Excerpts from a dataset:
────
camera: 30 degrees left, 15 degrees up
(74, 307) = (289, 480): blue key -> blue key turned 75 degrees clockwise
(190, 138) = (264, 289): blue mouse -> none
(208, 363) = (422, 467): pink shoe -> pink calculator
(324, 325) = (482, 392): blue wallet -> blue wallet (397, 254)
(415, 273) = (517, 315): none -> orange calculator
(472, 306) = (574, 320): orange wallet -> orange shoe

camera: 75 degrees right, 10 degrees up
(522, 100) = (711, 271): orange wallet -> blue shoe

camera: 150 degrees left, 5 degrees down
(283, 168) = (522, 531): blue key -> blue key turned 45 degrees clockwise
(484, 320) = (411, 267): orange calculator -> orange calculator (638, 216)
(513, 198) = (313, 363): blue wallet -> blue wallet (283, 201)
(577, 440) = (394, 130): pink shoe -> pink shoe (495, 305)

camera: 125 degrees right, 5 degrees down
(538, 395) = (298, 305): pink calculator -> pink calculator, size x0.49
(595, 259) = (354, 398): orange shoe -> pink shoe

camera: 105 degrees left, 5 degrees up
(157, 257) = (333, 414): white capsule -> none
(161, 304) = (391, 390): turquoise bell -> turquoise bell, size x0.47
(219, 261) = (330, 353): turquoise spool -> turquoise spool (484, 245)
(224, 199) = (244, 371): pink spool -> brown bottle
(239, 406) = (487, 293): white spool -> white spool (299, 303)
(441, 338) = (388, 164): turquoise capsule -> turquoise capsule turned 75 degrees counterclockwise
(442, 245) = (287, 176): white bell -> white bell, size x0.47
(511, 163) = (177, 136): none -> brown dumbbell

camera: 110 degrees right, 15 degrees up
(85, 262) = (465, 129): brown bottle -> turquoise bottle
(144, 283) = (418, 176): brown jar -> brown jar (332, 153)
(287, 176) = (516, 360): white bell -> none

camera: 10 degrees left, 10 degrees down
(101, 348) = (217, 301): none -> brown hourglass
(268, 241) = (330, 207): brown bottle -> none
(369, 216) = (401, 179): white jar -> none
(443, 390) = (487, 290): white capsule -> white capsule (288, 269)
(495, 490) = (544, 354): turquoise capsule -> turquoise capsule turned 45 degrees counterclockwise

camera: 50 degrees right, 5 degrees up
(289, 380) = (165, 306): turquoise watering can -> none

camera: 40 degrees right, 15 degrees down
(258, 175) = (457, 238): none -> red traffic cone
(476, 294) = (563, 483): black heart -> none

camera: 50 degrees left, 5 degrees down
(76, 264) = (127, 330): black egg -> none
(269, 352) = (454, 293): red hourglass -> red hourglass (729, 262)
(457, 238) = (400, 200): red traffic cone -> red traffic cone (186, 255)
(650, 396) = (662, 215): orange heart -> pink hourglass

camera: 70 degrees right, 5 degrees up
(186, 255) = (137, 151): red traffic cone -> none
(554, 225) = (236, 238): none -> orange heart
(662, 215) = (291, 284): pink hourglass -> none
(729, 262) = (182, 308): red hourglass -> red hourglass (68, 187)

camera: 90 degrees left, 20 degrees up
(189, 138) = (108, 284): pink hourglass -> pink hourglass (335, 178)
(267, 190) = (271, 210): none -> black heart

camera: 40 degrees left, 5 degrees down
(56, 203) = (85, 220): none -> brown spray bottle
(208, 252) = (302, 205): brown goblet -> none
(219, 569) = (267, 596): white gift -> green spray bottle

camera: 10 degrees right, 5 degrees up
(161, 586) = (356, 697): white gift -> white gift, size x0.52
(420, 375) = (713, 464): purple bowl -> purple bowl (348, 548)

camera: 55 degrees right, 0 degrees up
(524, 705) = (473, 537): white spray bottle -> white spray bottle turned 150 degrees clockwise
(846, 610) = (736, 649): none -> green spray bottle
────
* AIM OF THE TASK
Copy out the lines of the data where the string "spray" occurs.

* RESULT OF THE EXERCISE
(56, 203) = (85, 220): none -> brown spray bottle
(219, 569) = (267, 596): white gift -> green spray bottle
(524, 705) = (473, 537): white spray bottle -> white spray bottle turned 150 degrees clockwise
(846, 610) = (736, 649): none -> green spray bottle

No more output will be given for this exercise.